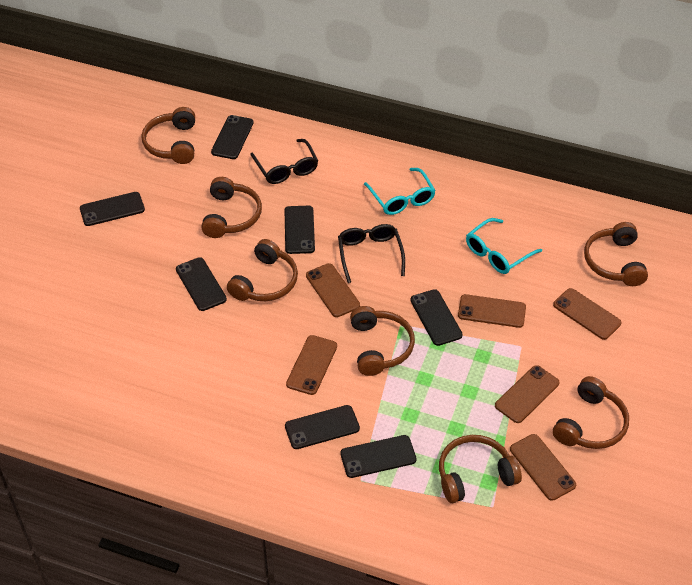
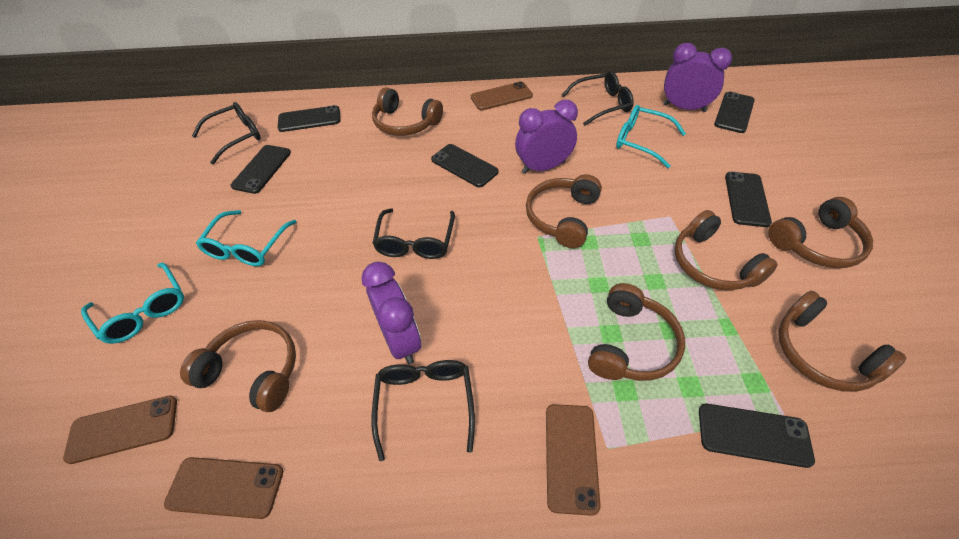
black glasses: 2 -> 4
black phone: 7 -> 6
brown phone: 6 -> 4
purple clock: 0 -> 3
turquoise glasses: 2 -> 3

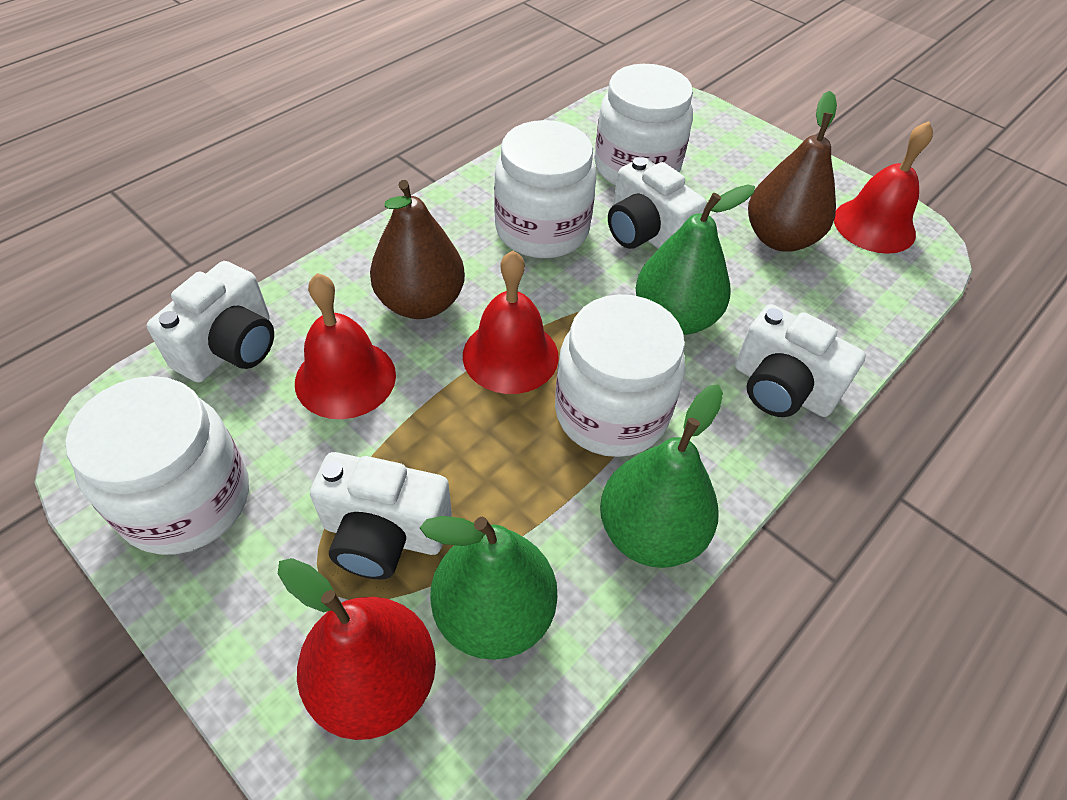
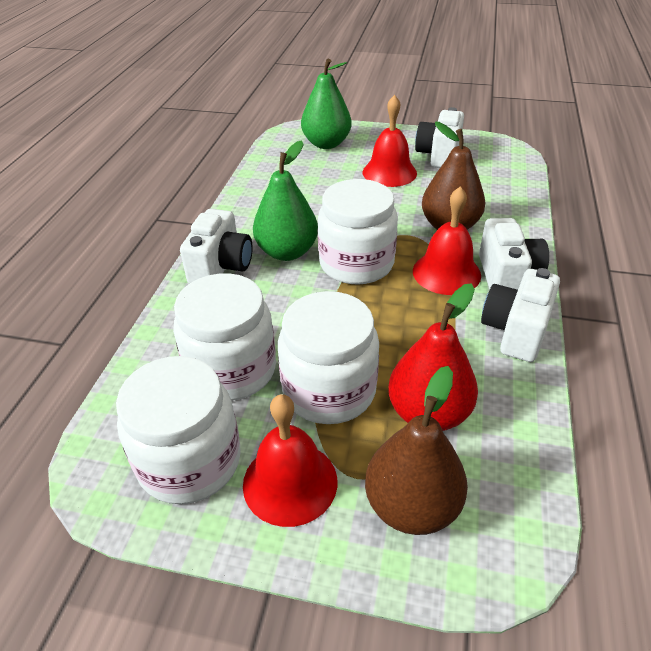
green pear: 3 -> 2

++++++++++

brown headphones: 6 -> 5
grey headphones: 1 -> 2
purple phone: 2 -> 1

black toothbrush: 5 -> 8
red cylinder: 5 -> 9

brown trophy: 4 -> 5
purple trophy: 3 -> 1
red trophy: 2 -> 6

++++++++++

Your goal »
Retype, in the same exact form, the lines of the material above from the line holding "red cylinder: 5 -> 9" through the line holding "red trophy: 2 -> 6".

Exercise solution »
red cylinder: 5 -> 9

brown trophy: 4 -> 5
purple trophy: 3 -> 1
red trophy: 2 -> 6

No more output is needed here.